WORK ITEM:
Every line below that carries the word "MATRIX" needs to be copied.
____ EXERCISE INPUTS
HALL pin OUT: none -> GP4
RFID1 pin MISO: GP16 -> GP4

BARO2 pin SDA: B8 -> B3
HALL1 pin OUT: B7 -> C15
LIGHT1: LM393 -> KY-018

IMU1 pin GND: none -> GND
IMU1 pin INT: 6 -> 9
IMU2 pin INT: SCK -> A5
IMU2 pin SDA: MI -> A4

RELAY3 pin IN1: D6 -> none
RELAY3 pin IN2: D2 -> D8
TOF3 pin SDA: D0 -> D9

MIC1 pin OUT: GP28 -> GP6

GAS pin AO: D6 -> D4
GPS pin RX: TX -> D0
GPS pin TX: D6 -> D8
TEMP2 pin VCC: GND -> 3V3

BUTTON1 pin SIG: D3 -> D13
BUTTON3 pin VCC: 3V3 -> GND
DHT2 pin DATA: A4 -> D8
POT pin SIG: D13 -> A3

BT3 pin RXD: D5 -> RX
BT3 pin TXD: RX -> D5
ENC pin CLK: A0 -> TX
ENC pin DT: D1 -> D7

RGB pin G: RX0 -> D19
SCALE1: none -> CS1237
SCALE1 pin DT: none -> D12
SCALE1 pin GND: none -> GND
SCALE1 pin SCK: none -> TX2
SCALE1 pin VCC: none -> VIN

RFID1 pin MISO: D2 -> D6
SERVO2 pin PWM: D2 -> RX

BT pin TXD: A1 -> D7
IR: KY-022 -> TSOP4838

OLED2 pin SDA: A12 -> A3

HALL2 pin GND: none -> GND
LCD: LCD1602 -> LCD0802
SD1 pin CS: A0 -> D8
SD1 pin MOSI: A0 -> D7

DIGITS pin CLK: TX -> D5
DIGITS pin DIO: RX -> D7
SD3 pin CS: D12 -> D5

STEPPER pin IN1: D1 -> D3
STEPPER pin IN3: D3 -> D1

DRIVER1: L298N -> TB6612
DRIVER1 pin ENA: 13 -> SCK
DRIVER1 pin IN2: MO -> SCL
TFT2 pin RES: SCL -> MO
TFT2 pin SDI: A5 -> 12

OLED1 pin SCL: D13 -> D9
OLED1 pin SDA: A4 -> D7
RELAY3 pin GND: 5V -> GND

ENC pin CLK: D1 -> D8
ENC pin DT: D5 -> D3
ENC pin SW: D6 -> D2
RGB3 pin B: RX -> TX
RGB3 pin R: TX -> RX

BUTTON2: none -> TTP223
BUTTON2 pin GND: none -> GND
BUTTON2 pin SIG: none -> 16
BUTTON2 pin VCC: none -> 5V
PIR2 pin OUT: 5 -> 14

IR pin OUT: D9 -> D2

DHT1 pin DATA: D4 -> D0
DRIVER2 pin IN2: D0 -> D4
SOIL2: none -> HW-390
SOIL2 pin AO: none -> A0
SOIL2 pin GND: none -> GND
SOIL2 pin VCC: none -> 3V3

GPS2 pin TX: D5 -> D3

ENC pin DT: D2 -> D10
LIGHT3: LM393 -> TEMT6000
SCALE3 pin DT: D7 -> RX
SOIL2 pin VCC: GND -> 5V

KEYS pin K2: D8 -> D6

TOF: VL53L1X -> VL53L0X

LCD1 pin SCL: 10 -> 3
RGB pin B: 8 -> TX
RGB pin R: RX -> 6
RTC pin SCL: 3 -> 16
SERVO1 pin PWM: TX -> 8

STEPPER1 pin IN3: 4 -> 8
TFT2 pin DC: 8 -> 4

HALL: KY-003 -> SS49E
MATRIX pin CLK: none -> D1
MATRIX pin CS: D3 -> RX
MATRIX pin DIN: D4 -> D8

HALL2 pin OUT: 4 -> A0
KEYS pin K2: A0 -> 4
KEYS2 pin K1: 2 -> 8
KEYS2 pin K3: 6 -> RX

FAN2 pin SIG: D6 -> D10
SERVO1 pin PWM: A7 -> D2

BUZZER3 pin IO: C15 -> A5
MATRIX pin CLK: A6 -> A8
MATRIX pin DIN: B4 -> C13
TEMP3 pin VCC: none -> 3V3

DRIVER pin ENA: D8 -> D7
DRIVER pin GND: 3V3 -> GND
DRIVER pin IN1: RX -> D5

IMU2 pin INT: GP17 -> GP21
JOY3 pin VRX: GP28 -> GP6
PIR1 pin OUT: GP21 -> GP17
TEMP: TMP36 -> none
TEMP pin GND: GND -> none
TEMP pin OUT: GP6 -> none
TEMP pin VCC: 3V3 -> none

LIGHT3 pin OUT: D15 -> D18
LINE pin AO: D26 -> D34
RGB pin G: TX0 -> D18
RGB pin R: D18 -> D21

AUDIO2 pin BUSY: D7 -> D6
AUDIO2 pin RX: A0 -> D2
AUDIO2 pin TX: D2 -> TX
________
TASK RESPONSE:
MATRIX pin CLK: none -> D1
MATRIX pin CS: D3 -> RX
MATRIX pin DIN: D4 -> D8
MATRIX pin CLK: A6 -> A8
MATRIX pin DIN: B4 -> C13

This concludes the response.